What to work on: Below is some data. Retype exactly the lines starting at the one with "sliding door: (252, 241)" and ending at the one with "window: (94, 284) -> (373, 300), width x0.67".

Records drawn from a dataset:
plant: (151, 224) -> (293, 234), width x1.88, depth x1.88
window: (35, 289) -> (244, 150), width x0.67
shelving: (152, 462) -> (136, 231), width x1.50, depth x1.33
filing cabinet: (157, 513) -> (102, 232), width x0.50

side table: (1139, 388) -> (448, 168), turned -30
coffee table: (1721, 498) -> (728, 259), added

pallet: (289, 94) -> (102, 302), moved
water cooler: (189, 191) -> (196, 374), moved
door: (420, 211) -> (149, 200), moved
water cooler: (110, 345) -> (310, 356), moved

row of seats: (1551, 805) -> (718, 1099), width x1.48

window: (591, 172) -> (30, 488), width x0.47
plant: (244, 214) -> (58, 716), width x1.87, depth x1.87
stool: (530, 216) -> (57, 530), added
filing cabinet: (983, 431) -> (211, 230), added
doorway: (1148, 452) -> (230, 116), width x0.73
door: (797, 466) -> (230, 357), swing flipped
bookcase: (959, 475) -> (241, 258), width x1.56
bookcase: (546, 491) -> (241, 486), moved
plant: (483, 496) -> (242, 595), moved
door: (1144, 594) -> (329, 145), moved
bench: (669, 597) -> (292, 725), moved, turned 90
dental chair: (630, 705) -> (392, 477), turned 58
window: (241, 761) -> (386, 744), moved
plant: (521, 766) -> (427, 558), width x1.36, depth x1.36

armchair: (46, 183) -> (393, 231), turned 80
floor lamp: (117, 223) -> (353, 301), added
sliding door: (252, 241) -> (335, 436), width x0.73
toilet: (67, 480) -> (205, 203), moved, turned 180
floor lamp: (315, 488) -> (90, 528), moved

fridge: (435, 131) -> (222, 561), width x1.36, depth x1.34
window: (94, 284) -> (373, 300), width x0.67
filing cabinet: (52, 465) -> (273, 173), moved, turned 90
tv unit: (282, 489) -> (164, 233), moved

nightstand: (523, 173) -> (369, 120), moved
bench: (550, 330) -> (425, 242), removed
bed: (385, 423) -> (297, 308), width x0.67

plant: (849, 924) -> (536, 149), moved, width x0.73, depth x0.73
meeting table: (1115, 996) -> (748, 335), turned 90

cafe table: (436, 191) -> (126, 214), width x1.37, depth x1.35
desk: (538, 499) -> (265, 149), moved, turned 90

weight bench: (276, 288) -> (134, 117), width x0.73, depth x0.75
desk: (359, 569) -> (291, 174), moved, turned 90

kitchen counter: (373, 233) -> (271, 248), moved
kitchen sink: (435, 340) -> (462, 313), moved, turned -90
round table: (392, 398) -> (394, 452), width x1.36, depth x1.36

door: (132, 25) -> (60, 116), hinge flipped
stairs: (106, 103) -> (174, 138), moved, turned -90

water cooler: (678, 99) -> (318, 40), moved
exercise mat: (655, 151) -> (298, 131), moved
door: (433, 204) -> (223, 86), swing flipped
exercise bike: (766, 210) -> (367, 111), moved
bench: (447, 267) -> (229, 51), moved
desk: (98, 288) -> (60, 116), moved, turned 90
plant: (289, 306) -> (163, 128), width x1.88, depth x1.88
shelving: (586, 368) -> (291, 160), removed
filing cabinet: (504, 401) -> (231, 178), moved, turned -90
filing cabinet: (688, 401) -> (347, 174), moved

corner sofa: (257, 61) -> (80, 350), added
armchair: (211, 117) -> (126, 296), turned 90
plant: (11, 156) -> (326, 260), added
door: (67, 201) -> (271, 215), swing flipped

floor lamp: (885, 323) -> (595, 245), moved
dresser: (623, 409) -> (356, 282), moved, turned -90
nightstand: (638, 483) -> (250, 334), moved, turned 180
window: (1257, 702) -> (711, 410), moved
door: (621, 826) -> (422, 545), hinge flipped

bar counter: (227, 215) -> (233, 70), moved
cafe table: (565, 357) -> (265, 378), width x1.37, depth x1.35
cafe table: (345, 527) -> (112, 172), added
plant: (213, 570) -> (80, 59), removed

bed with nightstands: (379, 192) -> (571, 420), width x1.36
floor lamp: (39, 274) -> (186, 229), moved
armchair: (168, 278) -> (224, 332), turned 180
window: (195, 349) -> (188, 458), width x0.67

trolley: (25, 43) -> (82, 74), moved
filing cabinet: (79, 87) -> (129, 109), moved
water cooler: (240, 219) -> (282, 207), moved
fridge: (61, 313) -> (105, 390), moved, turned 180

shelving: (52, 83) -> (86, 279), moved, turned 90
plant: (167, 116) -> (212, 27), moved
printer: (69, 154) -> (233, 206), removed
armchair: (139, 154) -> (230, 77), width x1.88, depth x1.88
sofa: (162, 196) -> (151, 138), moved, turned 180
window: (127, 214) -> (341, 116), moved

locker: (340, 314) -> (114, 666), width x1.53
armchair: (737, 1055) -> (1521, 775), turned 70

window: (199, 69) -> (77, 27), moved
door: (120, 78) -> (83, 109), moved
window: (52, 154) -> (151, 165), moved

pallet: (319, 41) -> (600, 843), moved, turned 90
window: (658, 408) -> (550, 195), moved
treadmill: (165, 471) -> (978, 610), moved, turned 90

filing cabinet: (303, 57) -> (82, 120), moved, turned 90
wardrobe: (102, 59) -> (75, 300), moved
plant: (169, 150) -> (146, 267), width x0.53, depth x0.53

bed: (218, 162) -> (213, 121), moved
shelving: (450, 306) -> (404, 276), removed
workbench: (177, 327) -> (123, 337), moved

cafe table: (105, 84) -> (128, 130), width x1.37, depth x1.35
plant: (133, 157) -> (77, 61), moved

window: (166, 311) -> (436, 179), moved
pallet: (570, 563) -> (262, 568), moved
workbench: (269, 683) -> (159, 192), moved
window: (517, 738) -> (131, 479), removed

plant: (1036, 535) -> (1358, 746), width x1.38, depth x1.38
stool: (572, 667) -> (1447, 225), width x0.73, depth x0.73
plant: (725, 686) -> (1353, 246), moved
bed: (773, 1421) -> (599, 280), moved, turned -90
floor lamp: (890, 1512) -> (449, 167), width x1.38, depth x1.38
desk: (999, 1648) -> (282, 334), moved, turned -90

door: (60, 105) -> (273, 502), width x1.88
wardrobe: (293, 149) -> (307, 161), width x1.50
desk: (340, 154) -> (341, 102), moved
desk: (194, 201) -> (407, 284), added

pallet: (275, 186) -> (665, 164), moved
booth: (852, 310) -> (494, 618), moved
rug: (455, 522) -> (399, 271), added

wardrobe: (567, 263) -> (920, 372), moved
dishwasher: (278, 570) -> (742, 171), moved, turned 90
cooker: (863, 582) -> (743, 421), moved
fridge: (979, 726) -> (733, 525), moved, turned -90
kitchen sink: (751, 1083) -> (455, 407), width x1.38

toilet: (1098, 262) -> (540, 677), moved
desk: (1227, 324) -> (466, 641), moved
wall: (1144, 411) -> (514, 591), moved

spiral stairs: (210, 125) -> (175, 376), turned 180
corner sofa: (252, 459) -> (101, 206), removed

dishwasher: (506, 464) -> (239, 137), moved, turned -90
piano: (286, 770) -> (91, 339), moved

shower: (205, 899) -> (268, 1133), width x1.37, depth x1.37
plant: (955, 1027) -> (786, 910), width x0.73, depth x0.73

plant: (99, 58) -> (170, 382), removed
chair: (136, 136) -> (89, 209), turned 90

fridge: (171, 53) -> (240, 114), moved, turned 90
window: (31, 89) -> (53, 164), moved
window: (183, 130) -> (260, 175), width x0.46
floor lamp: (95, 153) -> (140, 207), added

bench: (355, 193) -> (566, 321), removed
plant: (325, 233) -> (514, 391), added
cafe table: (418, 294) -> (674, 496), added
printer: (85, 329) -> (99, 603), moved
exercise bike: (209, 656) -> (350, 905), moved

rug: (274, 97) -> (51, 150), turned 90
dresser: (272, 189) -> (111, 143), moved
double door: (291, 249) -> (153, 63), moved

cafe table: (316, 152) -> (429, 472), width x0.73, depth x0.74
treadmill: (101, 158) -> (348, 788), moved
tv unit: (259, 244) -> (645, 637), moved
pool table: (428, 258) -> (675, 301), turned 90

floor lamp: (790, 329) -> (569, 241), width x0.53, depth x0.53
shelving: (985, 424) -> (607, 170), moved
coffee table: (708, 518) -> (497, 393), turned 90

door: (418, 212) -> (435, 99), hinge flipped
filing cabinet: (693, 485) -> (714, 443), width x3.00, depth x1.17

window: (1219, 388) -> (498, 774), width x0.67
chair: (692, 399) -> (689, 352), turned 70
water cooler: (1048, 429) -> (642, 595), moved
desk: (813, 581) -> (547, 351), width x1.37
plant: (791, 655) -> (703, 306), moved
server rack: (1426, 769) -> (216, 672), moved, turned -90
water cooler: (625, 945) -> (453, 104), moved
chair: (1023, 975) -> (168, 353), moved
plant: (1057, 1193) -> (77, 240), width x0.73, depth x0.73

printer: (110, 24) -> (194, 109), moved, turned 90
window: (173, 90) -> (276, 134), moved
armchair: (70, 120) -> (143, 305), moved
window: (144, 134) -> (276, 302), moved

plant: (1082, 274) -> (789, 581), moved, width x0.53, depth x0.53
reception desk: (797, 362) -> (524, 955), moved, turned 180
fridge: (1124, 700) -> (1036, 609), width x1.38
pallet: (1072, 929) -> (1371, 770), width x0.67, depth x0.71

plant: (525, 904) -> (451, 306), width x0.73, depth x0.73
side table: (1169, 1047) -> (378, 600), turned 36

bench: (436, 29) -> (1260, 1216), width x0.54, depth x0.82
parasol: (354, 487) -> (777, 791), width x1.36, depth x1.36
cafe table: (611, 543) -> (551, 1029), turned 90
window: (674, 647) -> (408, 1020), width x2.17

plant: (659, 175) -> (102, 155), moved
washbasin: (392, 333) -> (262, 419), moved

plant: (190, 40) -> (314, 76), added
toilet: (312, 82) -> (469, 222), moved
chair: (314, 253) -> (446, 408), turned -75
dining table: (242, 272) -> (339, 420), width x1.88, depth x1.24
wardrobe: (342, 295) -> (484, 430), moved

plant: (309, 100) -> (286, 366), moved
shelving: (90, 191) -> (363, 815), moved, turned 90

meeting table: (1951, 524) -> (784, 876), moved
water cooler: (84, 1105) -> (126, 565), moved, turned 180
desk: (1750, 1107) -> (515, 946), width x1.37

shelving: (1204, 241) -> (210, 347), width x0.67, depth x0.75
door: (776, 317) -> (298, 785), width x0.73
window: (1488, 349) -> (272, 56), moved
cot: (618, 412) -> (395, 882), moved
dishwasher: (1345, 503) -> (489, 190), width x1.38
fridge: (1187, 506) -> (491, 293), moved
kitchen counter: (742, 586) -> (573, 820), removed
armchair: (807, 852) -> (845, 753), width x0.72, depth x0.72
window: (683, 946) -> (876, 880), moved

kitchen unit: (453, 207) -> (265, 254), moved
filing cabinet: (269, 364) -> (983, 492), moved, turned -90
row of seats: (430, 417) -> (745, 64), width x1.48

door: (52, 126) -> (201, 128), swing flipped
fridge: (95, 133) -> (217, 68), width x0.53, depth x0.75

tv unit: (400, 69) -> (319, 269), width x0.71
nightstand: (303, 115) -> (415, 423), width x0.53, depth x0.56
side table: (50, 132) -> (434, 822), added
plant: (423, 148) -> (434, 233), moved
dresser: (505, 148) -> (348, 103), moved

Reply to the task:
sliding door: (252, 241) -> (335, 436), width x0.73
toilet: (67, 480) -> (205, 203), moved, turned 180
floor lamp: (315, 488) -> (90, 528), moved

fridge: (435, 131) -> (222, 561), width x1.36, depth x1.34
window: (94, 284) -> (373, 300), width x0.67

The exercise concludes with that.